What to work on. Below are several records. Retype exactly those lines running from the one with "V1: 12V (plus" through the one with "T3: NMOS IRLZ44N", end lines included, and no others.
(Task data begins)
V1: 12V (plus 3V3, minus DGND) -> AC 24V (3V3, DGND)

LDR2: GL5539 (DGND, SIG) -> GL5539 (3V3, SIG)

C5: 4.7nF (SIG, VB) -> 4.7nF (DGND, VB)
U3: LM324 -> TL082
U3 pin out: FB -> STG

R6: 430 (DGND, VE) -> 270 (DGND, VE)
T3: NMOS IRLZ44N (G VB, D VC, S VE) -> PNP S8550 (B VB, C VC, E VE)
(Task data ends)
(Task data begins)
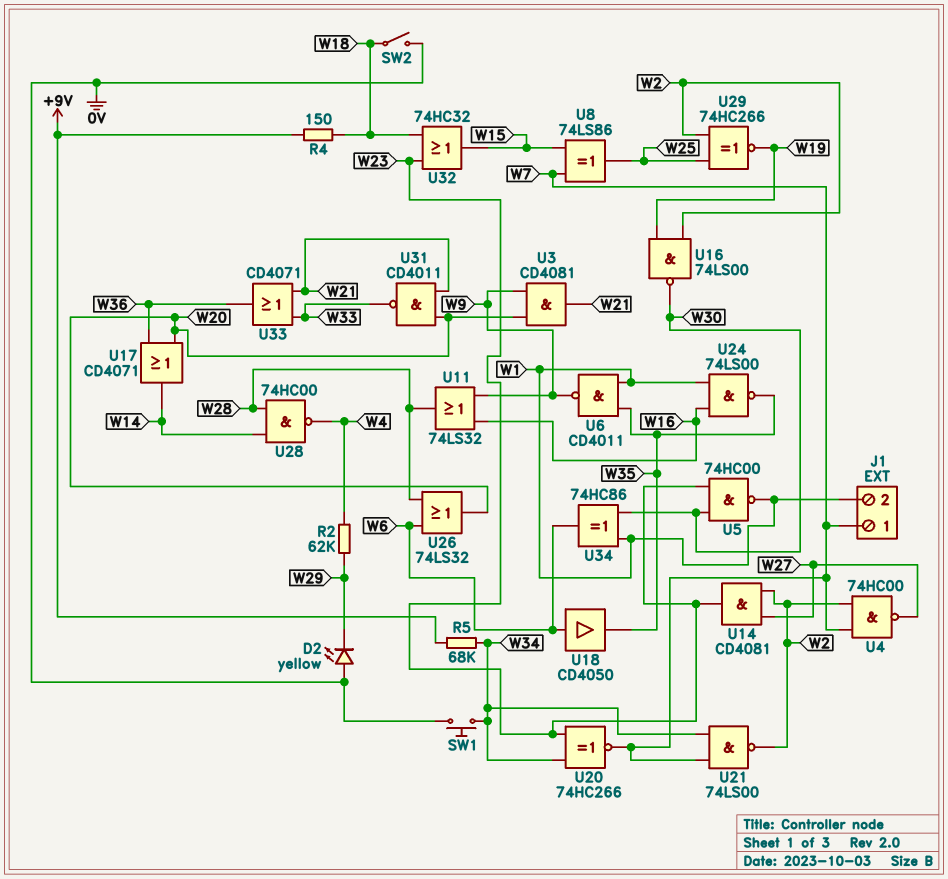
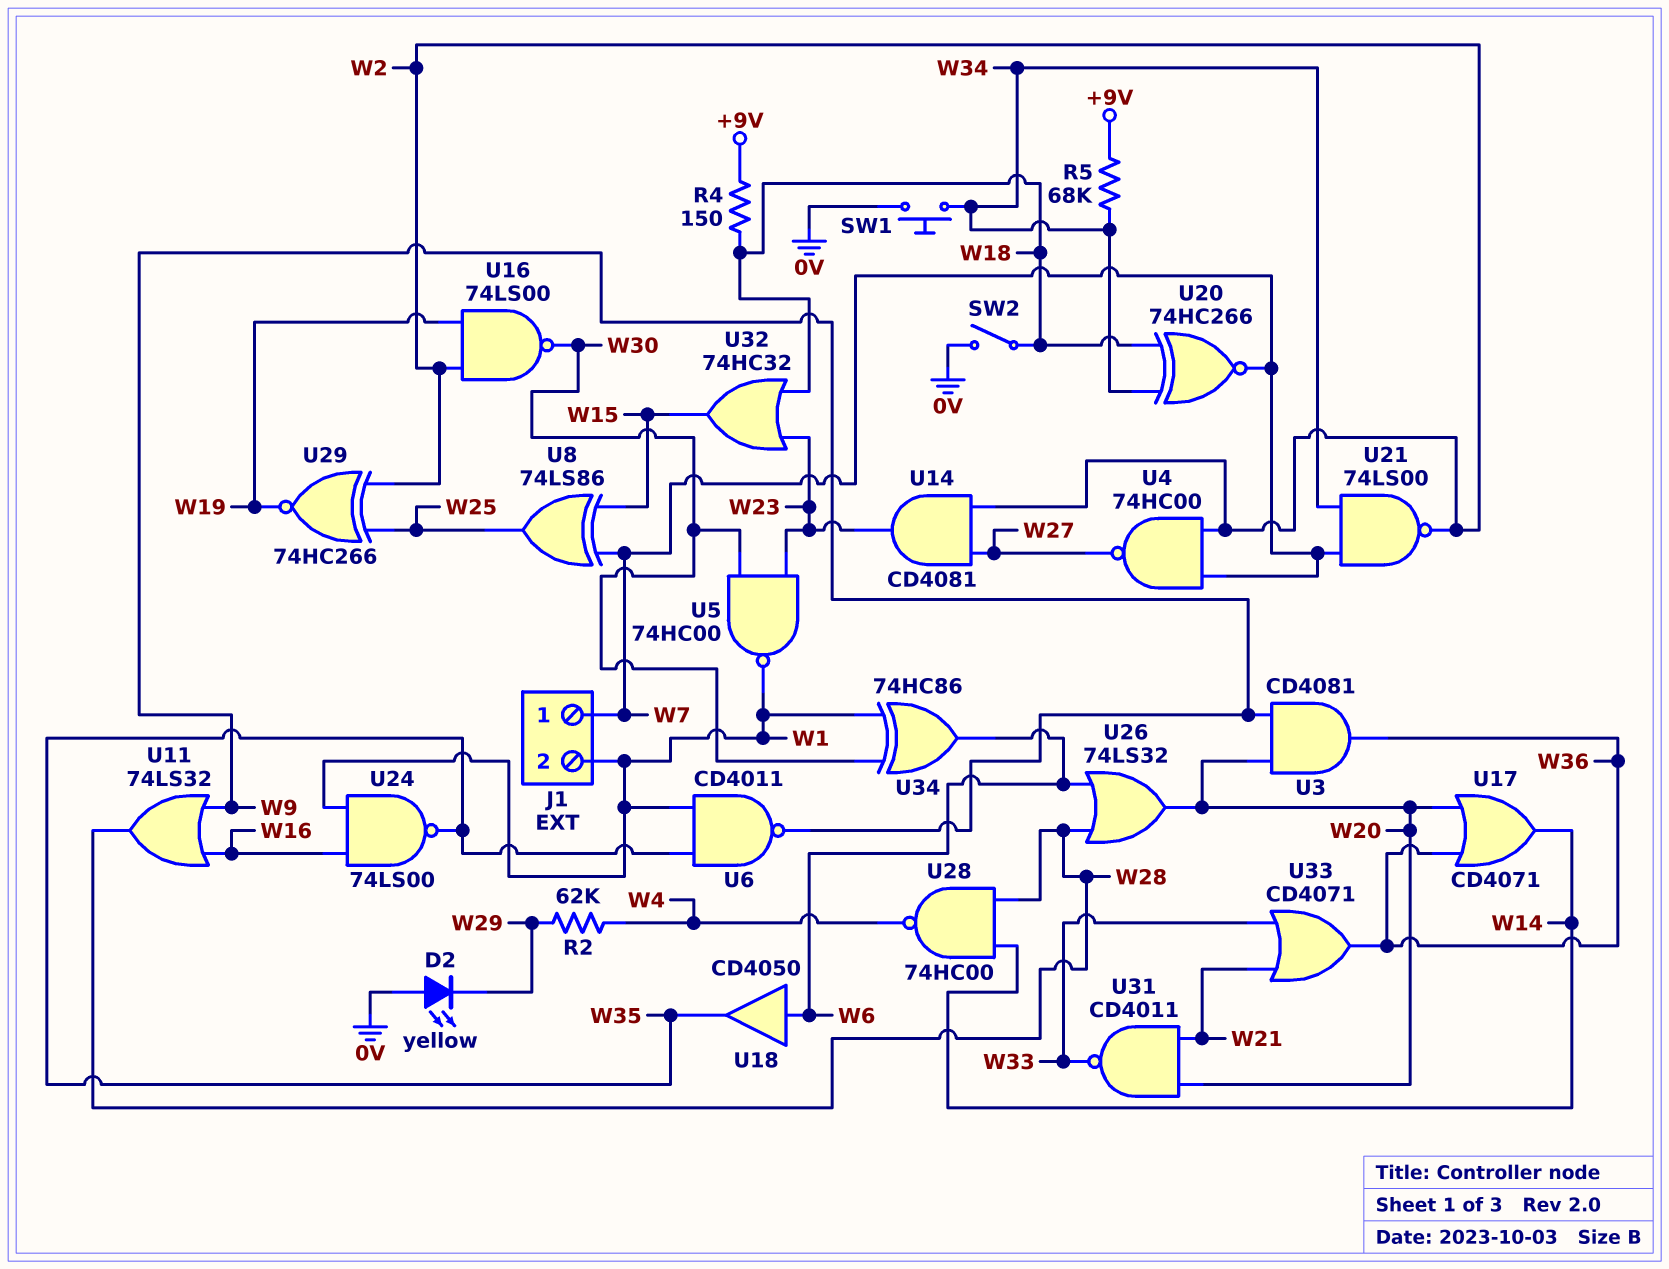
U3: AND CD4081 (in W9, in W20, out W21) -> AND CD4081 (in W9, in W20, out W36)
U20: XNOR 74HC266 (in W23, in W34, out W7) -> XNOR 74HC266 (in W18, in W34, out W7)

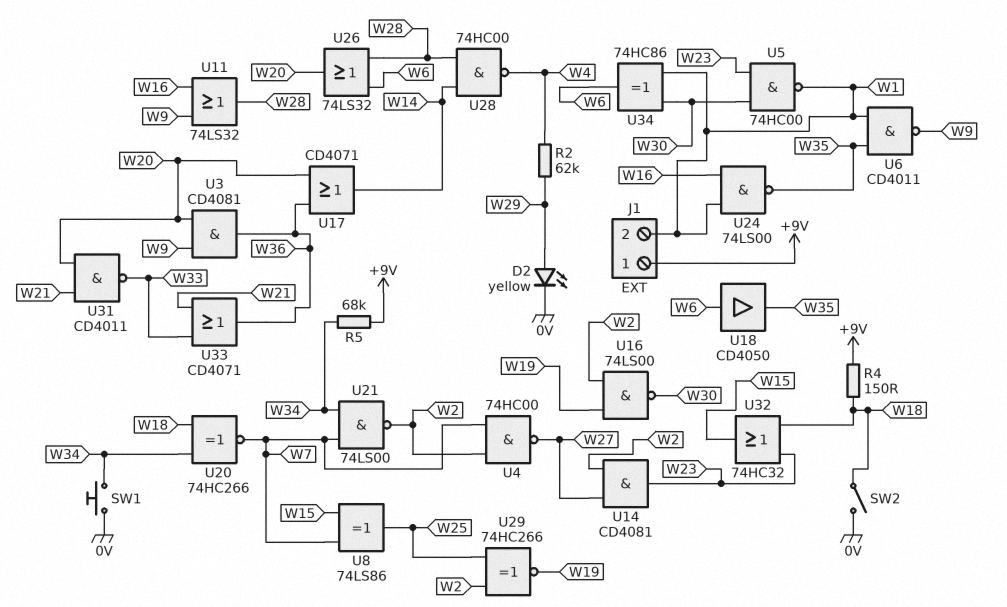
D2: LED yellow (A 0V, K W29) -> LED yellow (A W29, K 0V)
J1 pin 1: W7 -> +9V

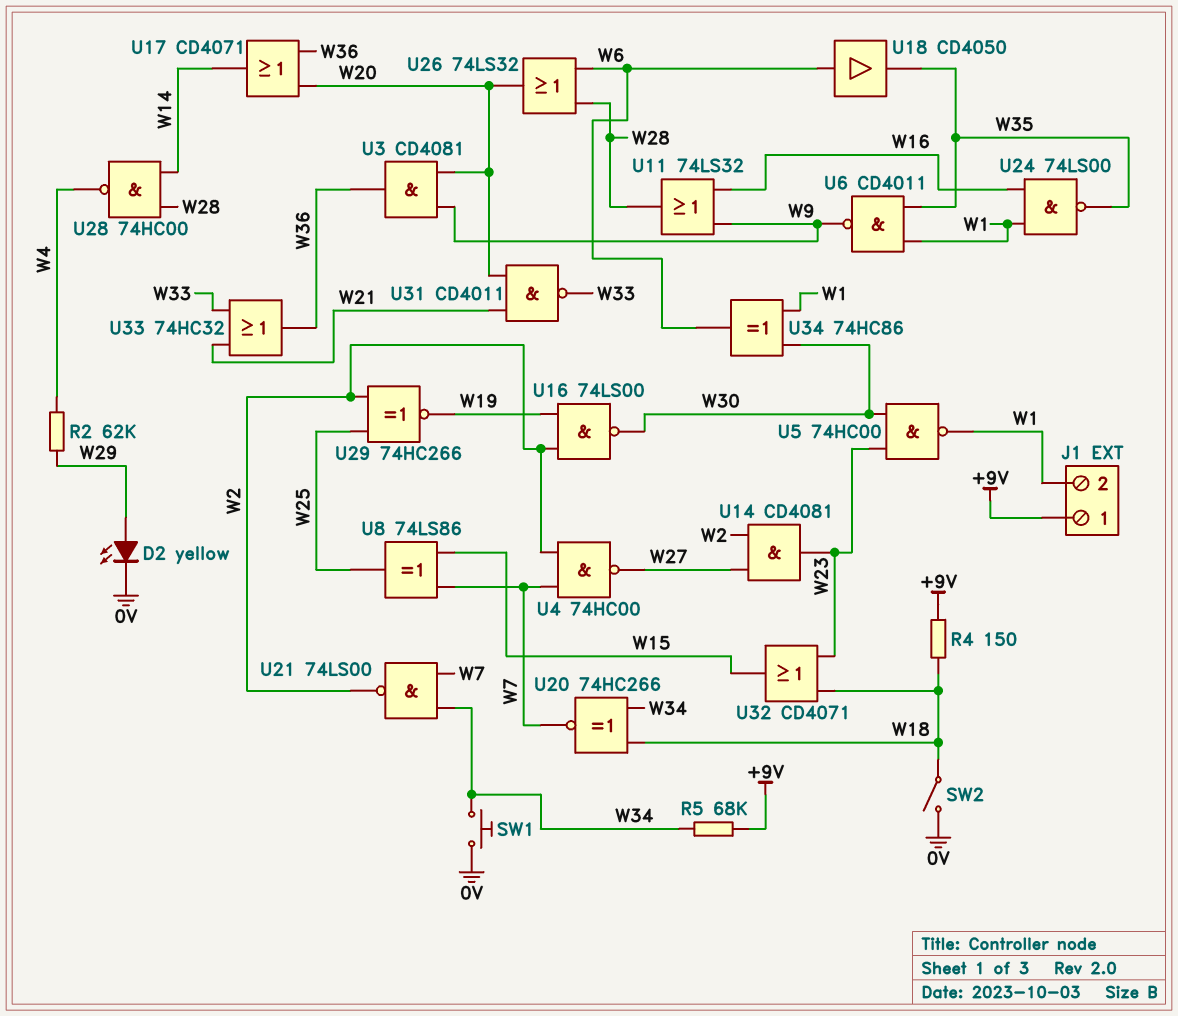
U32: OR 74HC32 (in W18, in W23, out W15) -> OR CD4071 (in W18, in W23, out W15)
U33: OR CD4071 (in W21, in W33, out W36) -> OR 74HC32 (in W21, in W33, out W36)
(Task data ends)
Completed task.
V1: 12V (plus 3V3, minus DGND) -> AC 24V (3V3, DGND)

LDR2: GL5539 (DGND, SIG) -> GL5539 (3V3, SIG)

C5: 4.7nF (SIG, VB) -> 4.7nF (DGND, VB)
U3: LM324 -> TL082
U3 pin out: FB -> STG

R6: 430 (DGND, VE) -> 270 (DGND, VE)
T3: NMOS IRLZ44N (G VB, D VC, S VE) -> PNP S8550 (B VB, C VC, E VE)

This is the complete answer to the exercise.